| What you will do |
Give back, word for word, only the lines from the opening of the records through the one with "Taschenlampe (gelb) |". Pictures stay out.
————
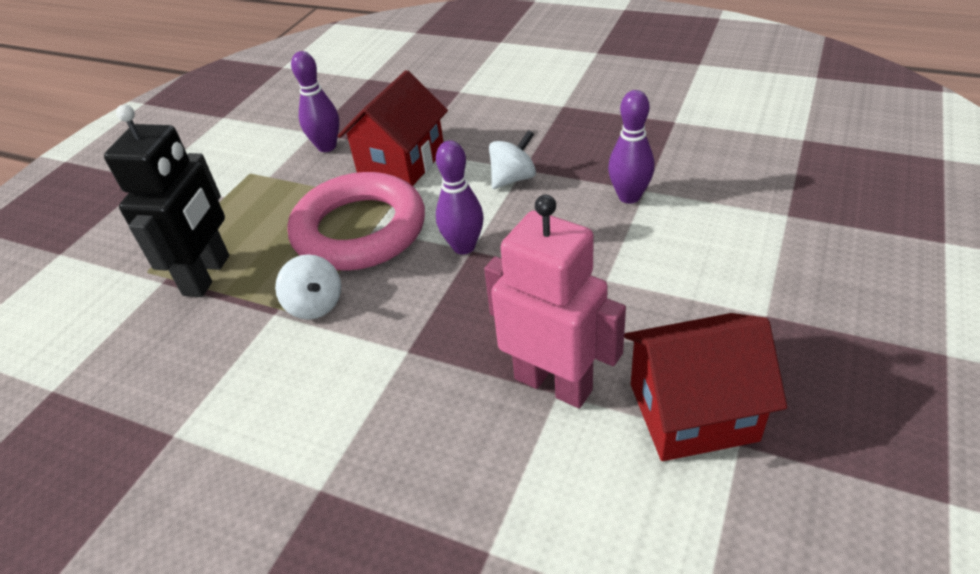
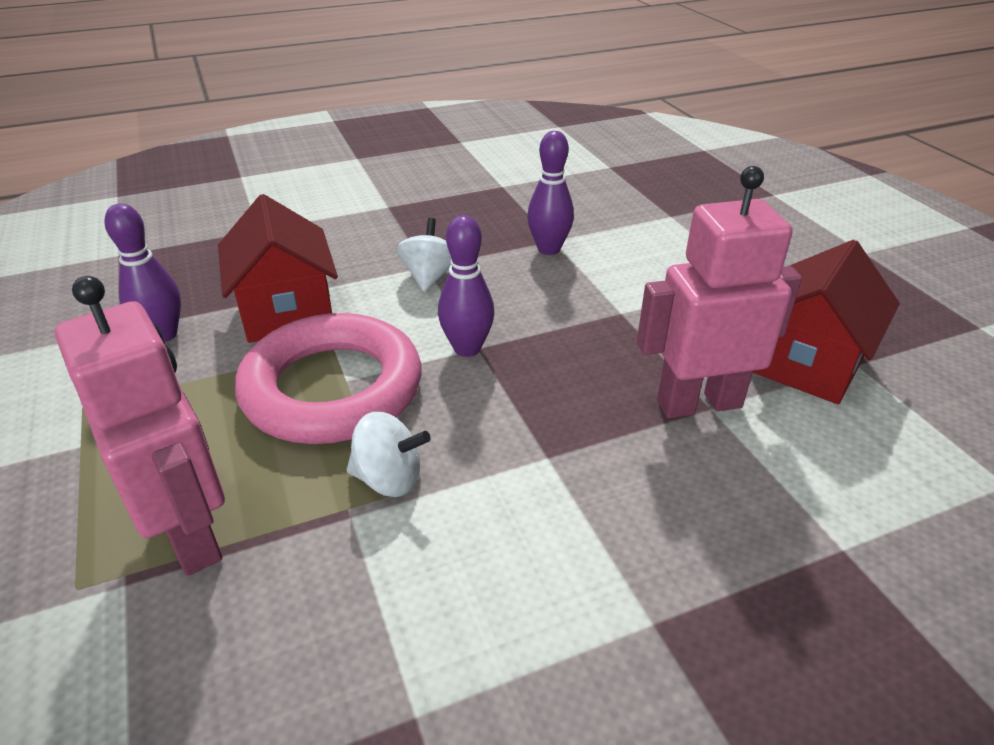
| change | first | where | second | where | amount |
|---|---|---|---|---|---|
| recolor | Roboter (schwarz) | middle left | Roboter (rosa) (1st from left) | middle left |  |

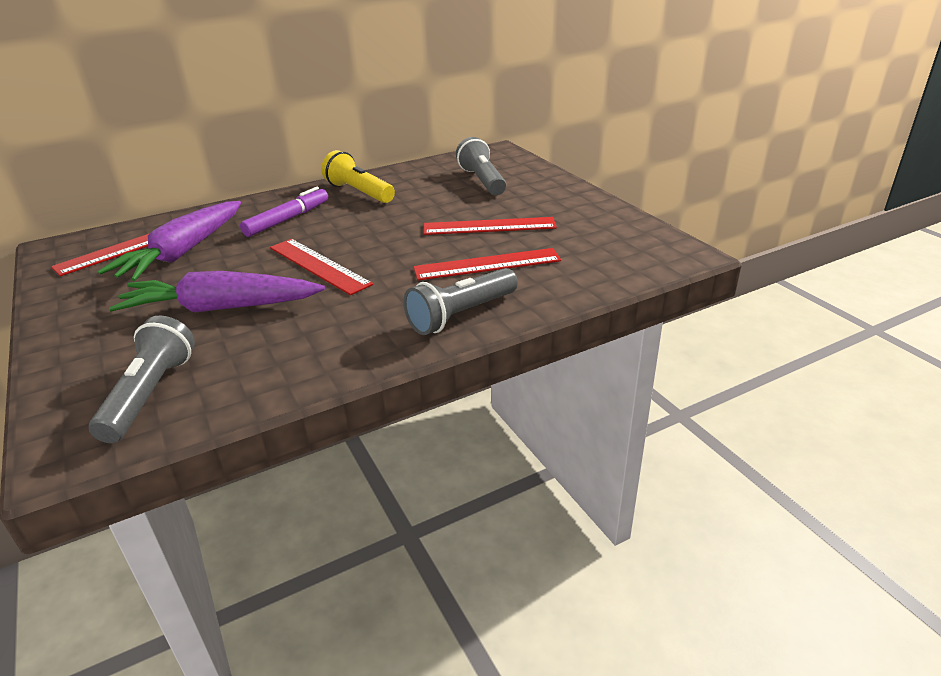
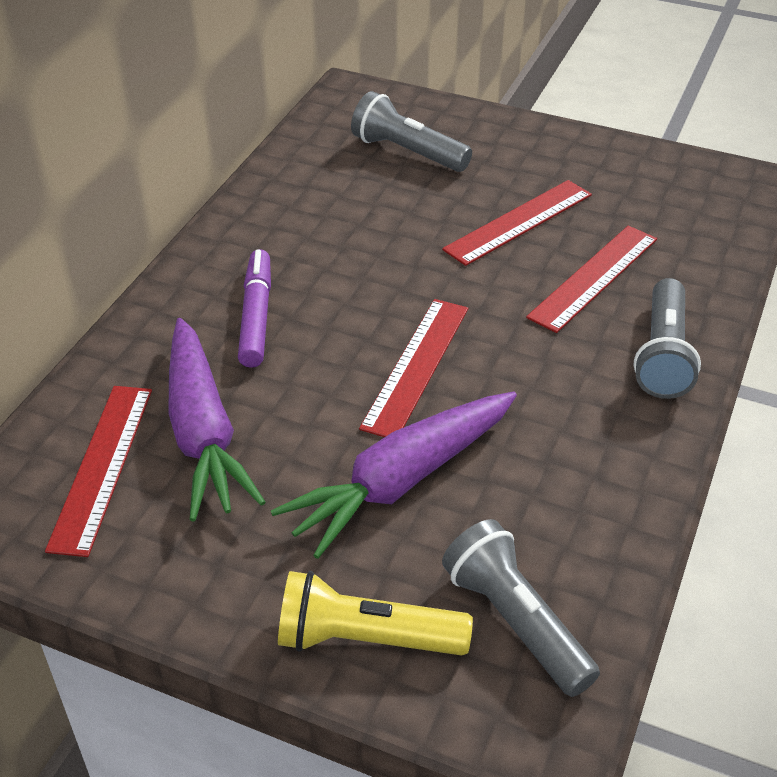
| change | first | where | second | where | amount |
|---|---|---|---|---|---|
| move | Taschenlampe (gelb) | top centre |  | bottom centre |  |
| rotate | Lineal (rot) (2nd from left) | centre |  | centre | 75 degrees counterclockwise |

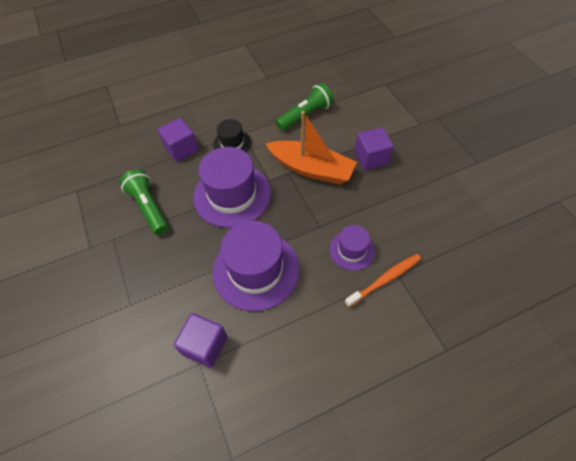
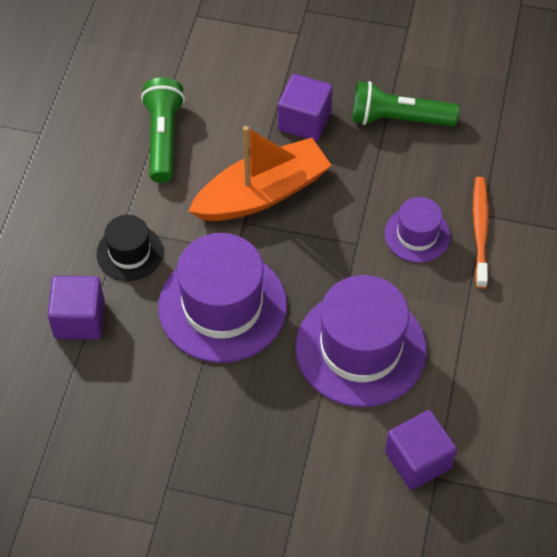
| change | first | where | second | where | amount |
|---|---|---|---|---|---|
| move | Taschenlampe (grün) (1st from left in the first image) | middle left | Taschenlampe (grün) (2nd from left) | top right |  |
————
| Solution |
| change | first | where | second | where | amount |
|---|---|---|---|---|---|
| recolor | Roboter (schwarz) | middle left | Roboter (rosa) (1st from left) | middle left |  |

| change | first | where | second | where | amount |
|---|---|---|---|---|---|
| move | Taschenlampe (gelb) | top centre |  | bottom centre |  |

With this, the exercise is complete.